Search the records below for the word "camera". Copy each line where it occurs.

===== Data for review =====

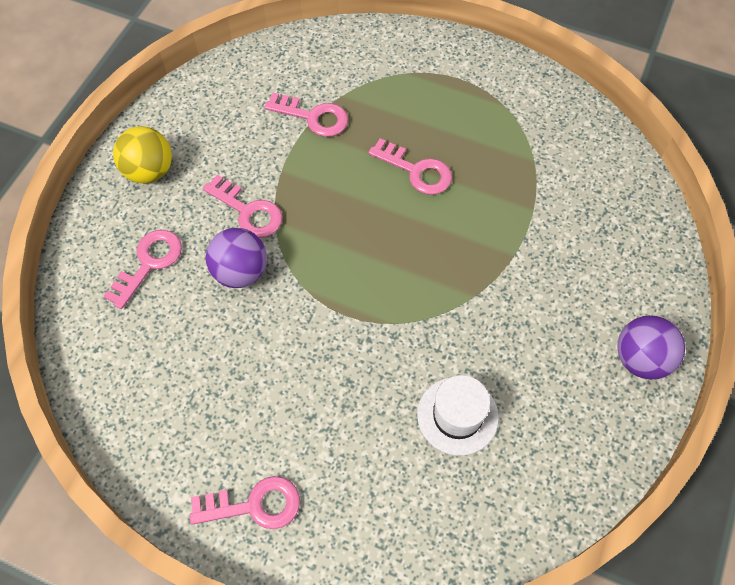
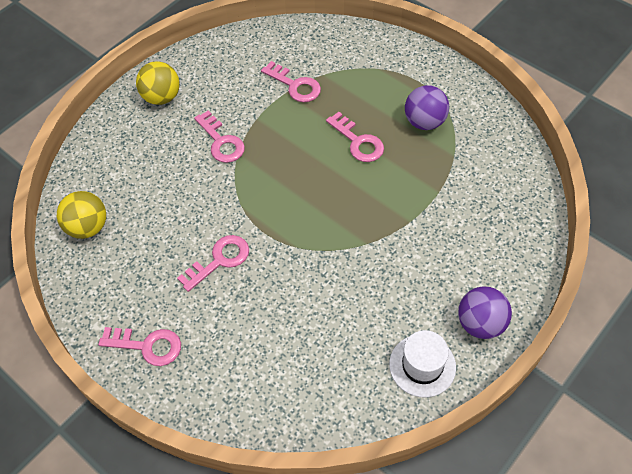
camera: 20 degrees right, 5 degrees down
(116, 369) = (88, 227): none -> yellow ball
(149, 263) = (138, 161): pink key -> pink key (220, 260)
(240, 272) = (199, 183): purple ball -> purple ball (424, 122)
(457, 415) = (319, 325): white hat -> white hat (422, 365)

=====
===== Data for review =====

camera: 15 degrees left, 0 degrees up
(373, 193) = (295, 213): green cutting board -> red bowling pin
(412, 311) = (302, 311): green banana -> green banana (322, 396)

=====

- **Solution**
camera: 20 degrees right, 5 degrees down
camera: 15 degrees left, 0 degrees up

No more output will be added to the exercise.